### Task description
Print every line below exactly as written, but leave the pictures behind.

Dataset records
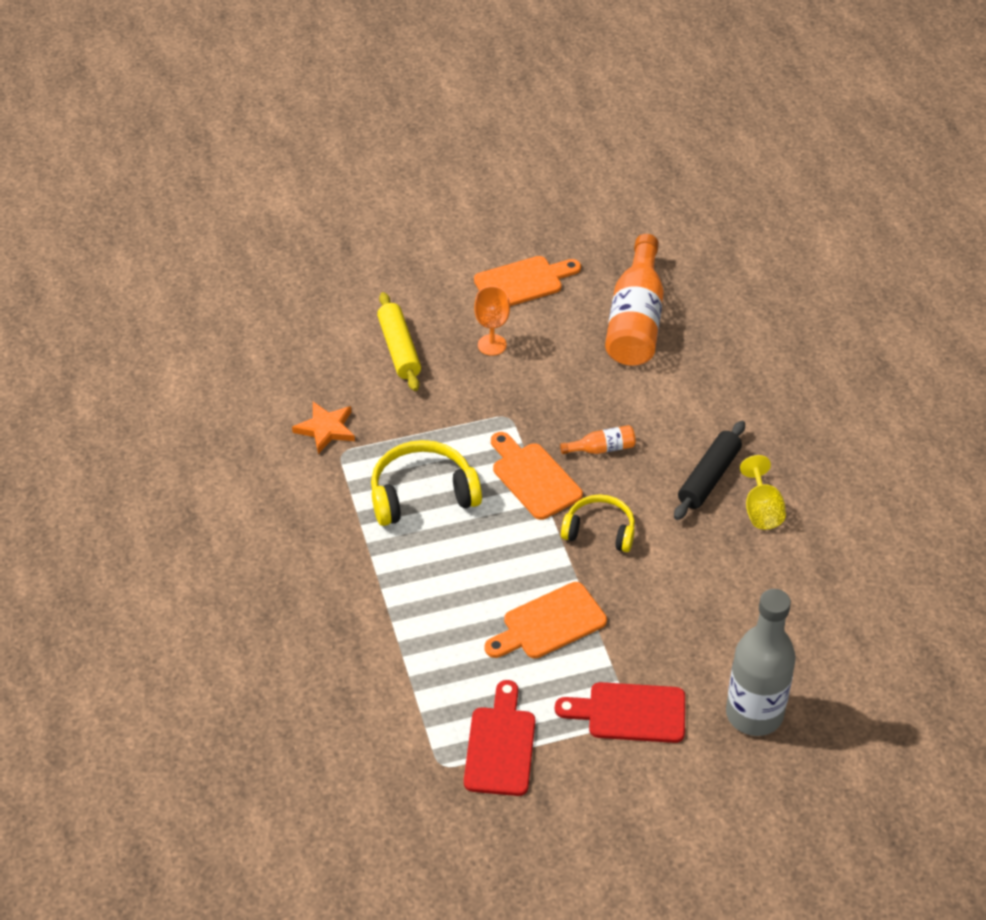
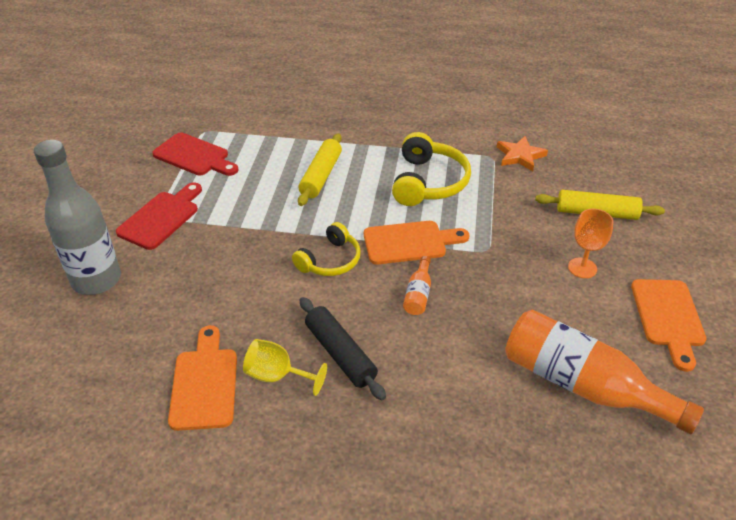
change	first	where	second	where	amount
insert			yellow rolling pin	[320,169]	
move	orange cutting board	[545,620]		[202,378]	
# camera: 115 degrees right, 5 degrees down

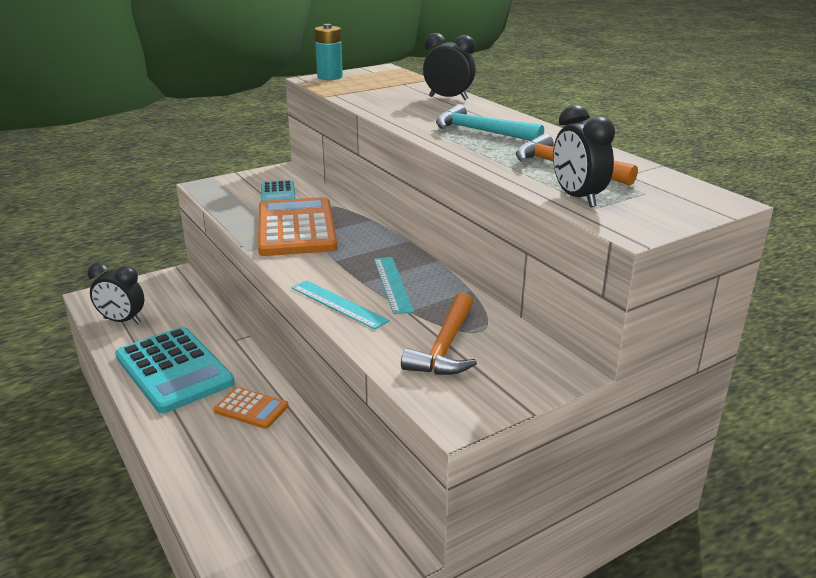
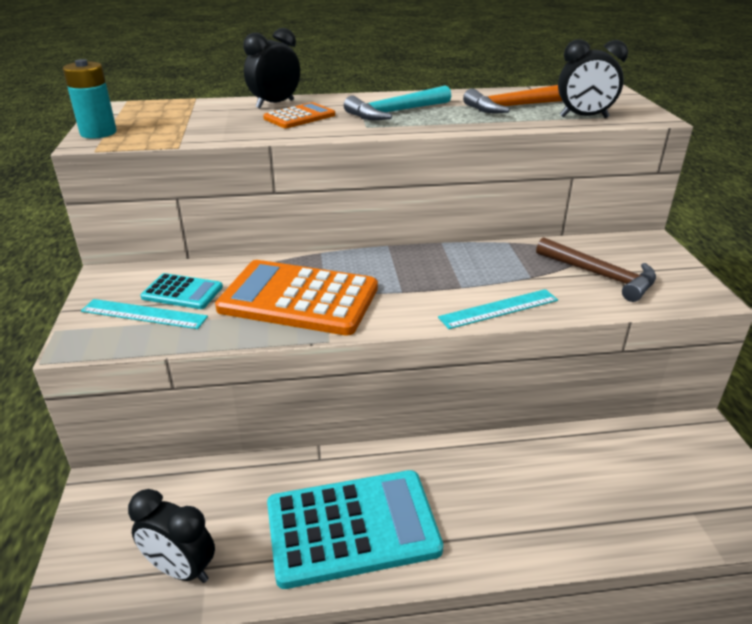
change	first	where	second	where	amount
move	orange calculator	[251,408]		[299,115]	
move	turquoise ruler	[394,285]		[144,314]	
recolor	orange hammer	[439,333]	brown hammer	[596,269]	
rotate	black clock	[116,293]		[171,536]	75 degrees clockwise
# camera: 65 degrees left, 5 degrees up

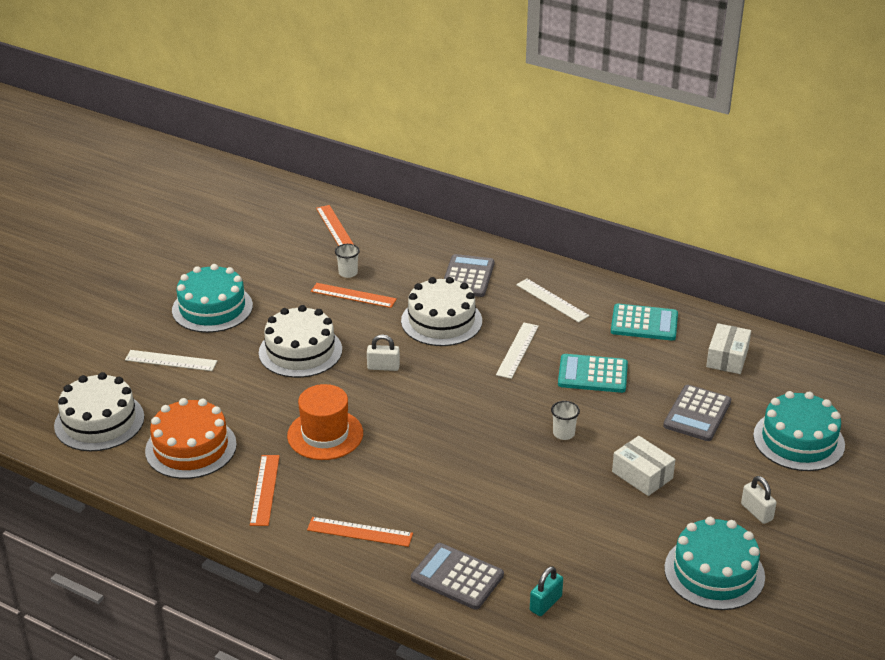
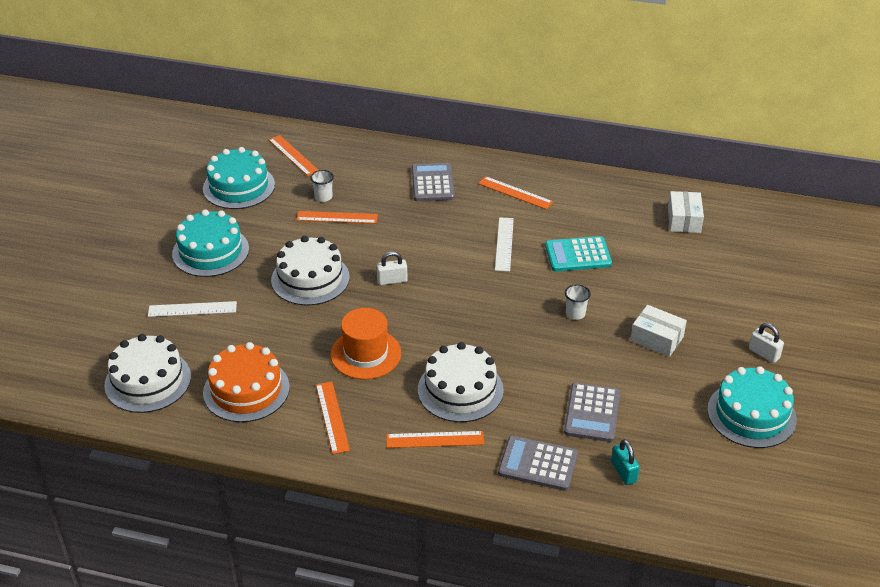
change	first	where	second	where	amount
delete	turquoise calculator	[644,322]			
move	white cake	[441,311]		[461,382]	
move	grey calculator	[697,413]		[592,412]	
move	turquoise cake	[799,431]		[239,178]	
recolor	white ruler	[552,301]	orange ruler	[515,193]	
rotate	turquoise padlock	[546,591]		[625,462]	45 degrees counterclockwise
# camera: 15 degrees left, 5 degrees up

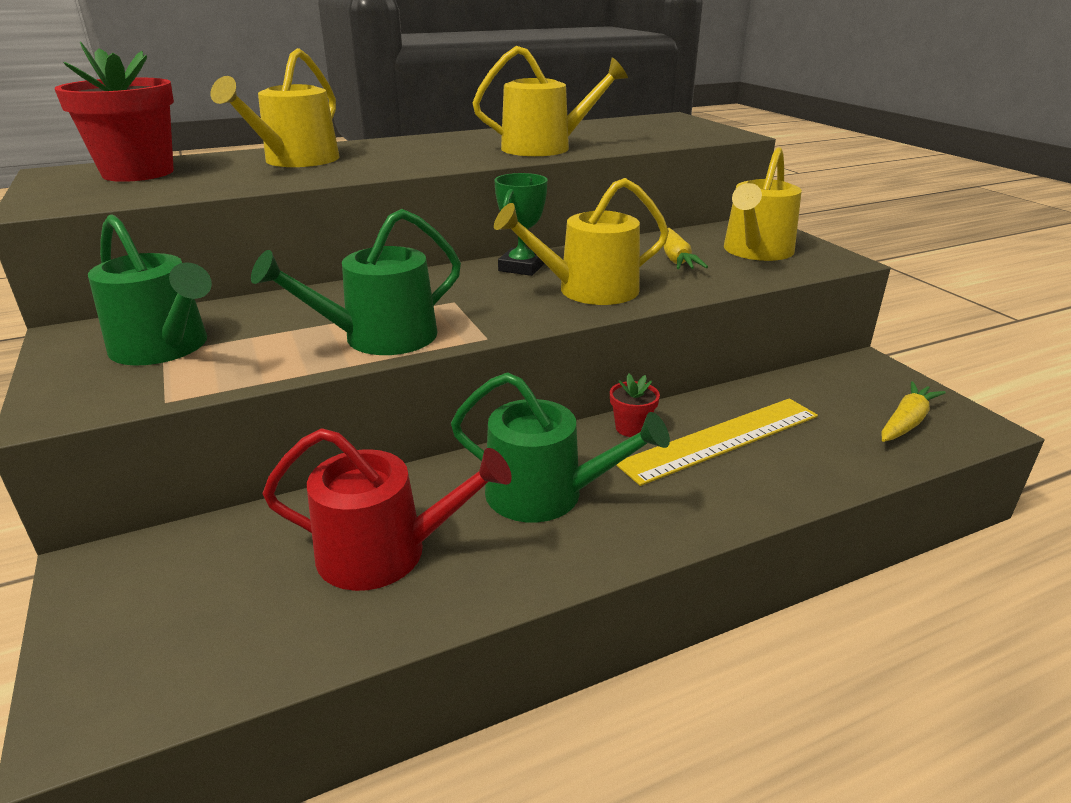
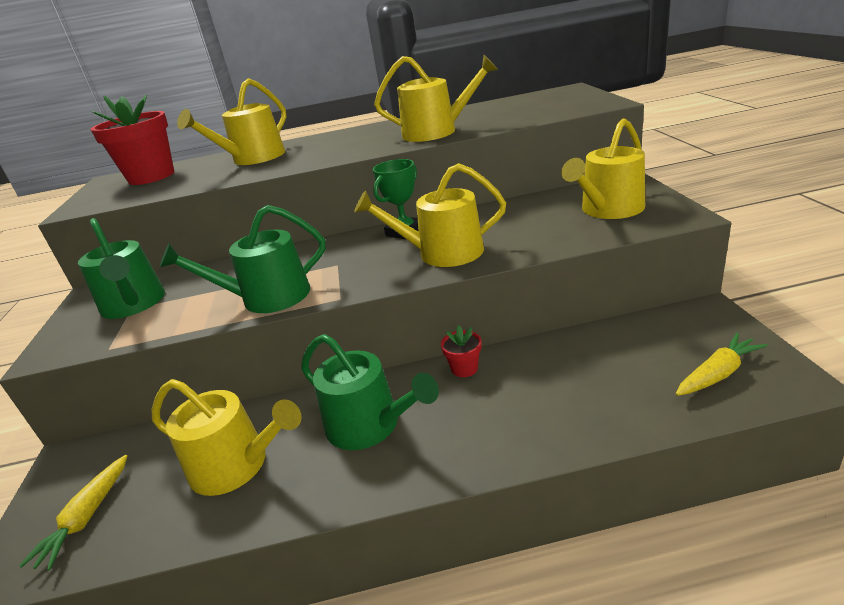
change	first	where	second	where	amount
delete	yellow ruler	[717,442]			
move	yellow carrot	[686,248]		[73,512]	
recolor	red watering can	[387,509]	yellow watering can	[227,437]	
# camera: 20 degrees right, 0 degrees up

### Written solution
change	first	where	second	where	amount
insert			yellow rolling pin	[320,169]	
move	orange cutting board	[545,620]		[202,378]	
# camera: 115 degrees right, 5 degrees down

change	first	where	second	where	amount
move	orange calculator	[251,408]		[299,115]	
move	turquoise ruler	[394,285]		[144,314]	
recolor	orange hammer	[439,333]	brown hammer	[596,269]	
rotate	black clock	[116,293]		[171,536]	75 degrees clockwise
# camera: 65 degrees left, 5 degrees up

change	first	where	second	where	amount
delete	turquoise calculator	[644,322]			
move	white cake	[441,311]		[461,382]	
move	grey calculator	[697,413]		[592,412]	
move	turquoise cake	[799,431]		[239,178]	
recolor	white ruler	[552,301]	orange ruler	[515,193]	
rotate	turquoise padlock	[546,591]		[625,462]	45 degrees counterclockwise
# camera: 15 degrees left, 5 degrees up

change	first	where	second	where	amount
delete	yellow ruler	[717,442]			
move	yellow carrot	[686,248]		[73,512]	
recolor	red watering can	[387,509]	yellow watering can	[227,437]	
# camera: 20 degrees right, 0 degrees up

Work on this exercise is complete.